(MATERIALS PROVIDED begins)

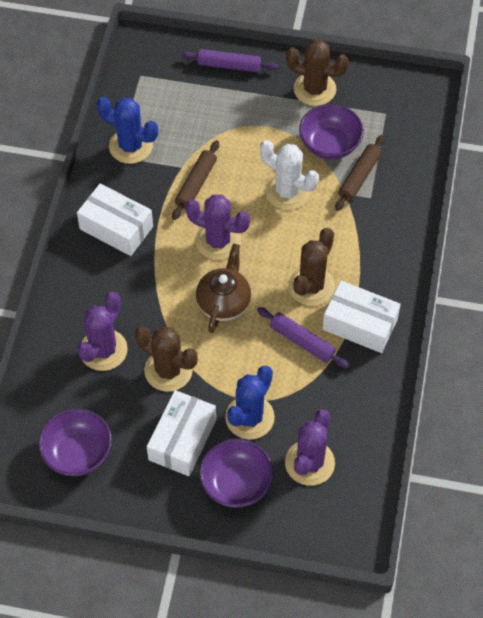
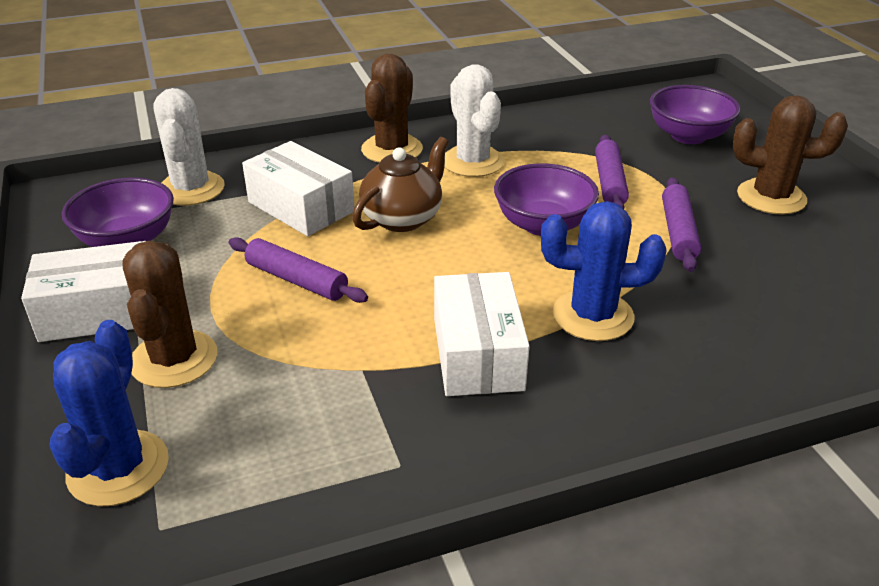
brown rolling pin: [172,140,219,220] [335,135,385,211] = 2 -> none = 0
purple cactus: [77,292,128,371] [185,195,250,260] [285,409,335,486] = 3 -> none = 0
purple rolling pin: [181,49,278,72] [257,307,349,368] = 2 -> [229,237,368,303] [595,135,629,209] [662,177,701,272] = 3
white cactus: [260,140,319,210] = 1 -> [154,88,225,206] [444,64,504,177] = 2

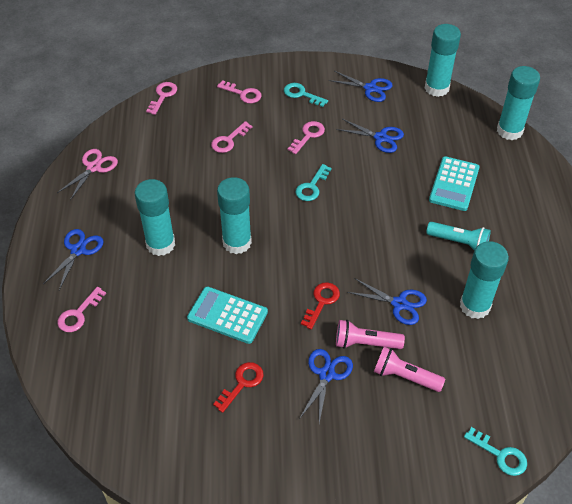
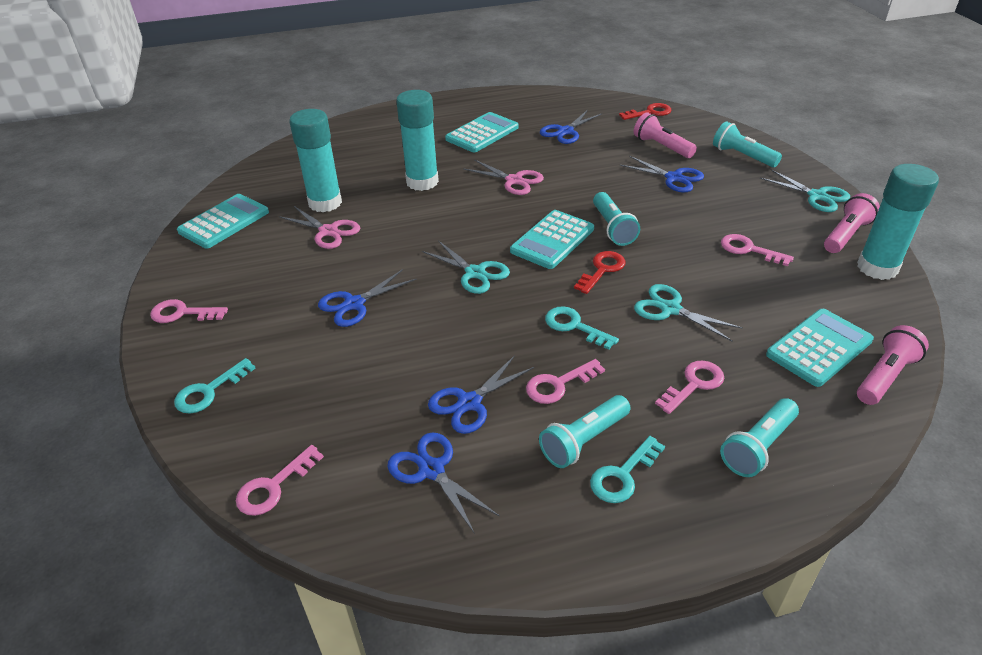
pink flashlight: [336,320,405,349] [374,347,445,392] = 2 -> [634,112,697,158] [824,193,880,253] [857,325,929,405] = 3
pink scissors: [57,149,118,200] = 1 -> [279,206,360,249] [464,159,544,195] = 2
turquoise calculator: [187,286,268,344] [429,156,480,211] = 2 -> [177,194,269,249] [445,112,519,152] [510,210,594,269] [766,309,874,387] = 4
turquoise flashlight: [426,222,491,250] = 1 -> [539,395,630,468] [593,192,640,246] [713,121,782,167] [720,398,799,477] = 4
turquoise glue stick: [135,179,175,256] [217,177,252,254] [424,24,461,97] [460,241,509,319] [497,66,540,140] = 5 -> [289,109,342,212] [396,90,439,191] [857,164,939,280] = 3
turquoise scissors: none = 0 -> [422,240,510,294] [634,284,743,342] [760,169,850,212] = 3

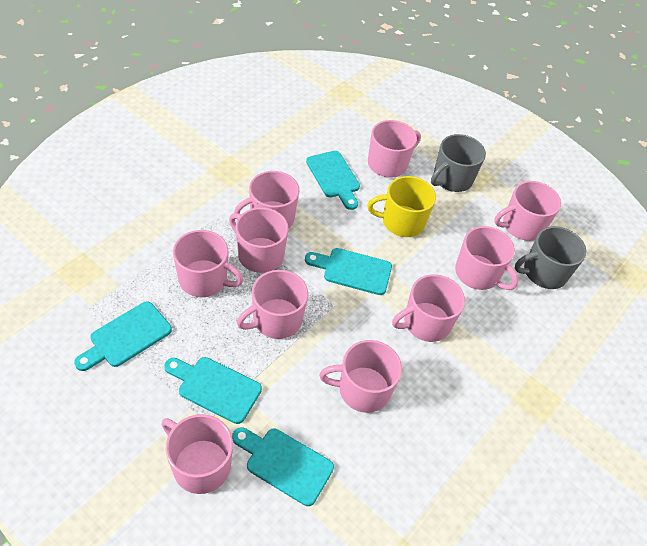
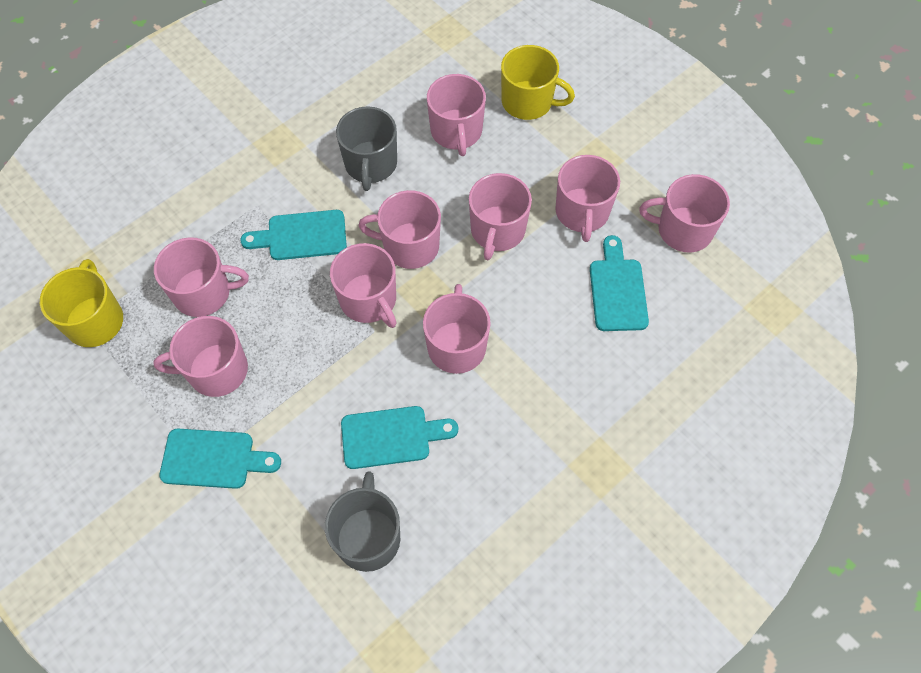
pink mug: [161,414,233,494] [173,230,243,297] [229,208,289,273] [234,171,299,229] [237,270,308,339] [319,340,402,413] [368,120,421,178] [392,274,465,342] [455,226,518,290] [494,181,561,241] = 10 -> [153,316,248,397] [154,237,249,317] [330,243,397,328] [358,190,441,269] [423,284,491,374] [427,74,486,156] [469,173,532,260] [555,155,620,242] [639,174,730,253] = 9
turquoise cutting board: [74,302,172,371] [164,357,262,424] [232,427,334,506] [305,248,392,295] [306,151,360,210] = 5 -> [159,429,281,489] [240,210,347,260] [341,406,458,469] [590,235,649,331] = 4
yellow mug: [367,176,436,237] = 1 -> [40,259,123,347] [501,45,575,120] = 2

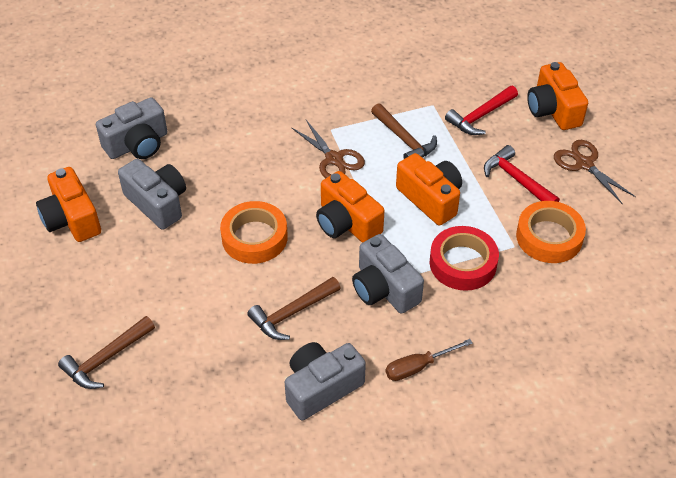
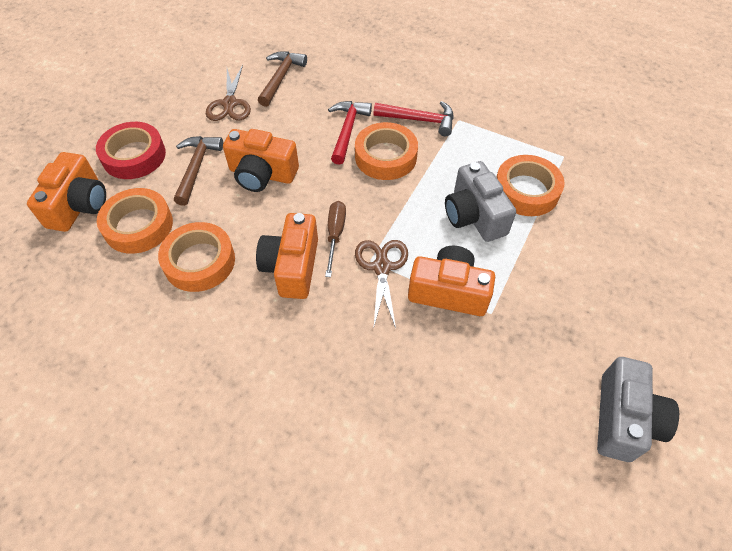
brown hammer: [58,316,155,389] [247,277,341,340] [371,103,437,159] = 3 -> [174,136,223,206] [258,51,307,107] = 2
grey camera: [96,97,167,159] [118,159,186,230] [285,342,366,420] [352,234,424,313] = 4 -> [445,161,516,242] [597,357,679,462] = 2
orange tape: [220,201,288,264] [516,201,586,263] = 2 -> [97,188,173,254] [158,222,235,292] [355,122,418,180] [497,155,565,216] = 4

(MATERIALS PROVIDED ends)

**EXERCISE DETAILS:**
Retype each of the entries above exactly as it appears, with no pictures.

**RESULT:**
brown rolling pin: [172,140,219,220] [335,135,385,211] = 2 -> none = 0
purple cactus: [77,292,128,371] [185,195,250,260] [285,409,335,486] = 3 -> none = 0
purple rolling pin: [181,49,278,72] [257,307,349,368] = 2 -> [229,237,368,303] [595,135,629,209] [662,177,701,272] = 3
white cactus: [260,140,319,210] = 1 -> [154,88,225,206] [444,64,504,177] = 2

pink flashlight: [336,320,405,349] [374,347,445,392] = 2 -> [634,112,697,158] [824,193,880,253] [857,325,929,405] = 3
pink scissors: [57,149,118,200] = 1 -> [279,206,360,249] [464,159,544,195] = 2
turquoise calculator: [187,286,268,344] [429,156,480,211] = 2 -> [177,194,269,249] [445,112,519,152] [510,210,594,269] [766,309,874,387] = 4
turquoise flashlight: [426,222,491,250] = 1 -> [539,395,630,468] [593,192,640,246] [713,121,782,167] [720,398,799,477] = 4
turquoise glue stick: [135,179,175,256] [217,177,252,254] [424,24,461,97] [460,241,509,319] [497,66,540,140] = 5 -> [289,109,342,212] [396,90,439,191] [857,164,939,280] = 3
turquoise scissors: none = 0 -> [422,240,510,294] [634,284,743,342] [760,169,850,212] = 3

pink mug: [161,414,233,494] [173,230,243,297] [229,208,289,273] [234,171,299,229] [237,270,308,339] [319,340,402,413] [368,120,421,178] [392,274,465,342] [455,226,518,290] [494,181,561,241] = 10 -> [153,316,248,397] [154,237,249,317] [330,243,397,328] [358,190,441,269] [423,284,491,374] [427,74,486,156] [469,173,532,260] [555,155,620,242] [639,174,730,253] = 9
turquoise cutting board: [74,302,172,371] [164,357,262,424] [232,427,334,506] [305,248,392,295] [306,151,360,210] = 5 -> [159,429,281,489] [240,210,347,260] [341,406,458,469] [590,235,649,331] = 4
yellow mug: [367,176,436,237] = 1 -> [40,259,123,347] [501,45,575,120] = 2

brown hammer: [58,316,155,389] [247,277,341,340] [371,103,437,159] = 3 -> [174,136,223,206] [258,51,307,107] = 2
grey camera: [96,97,167,159] [118,159,186,230] [285,342,366,420] [352,234,424,313] = 4 -> [445,161,516,242] [597,357,679,462] = 2
orange tape: [220,201,288,264] [516,201,586,263] = 2 -> [97,188,173,254] [158,222,235,292] [355,122,418,180] [497,155,565,216] = 4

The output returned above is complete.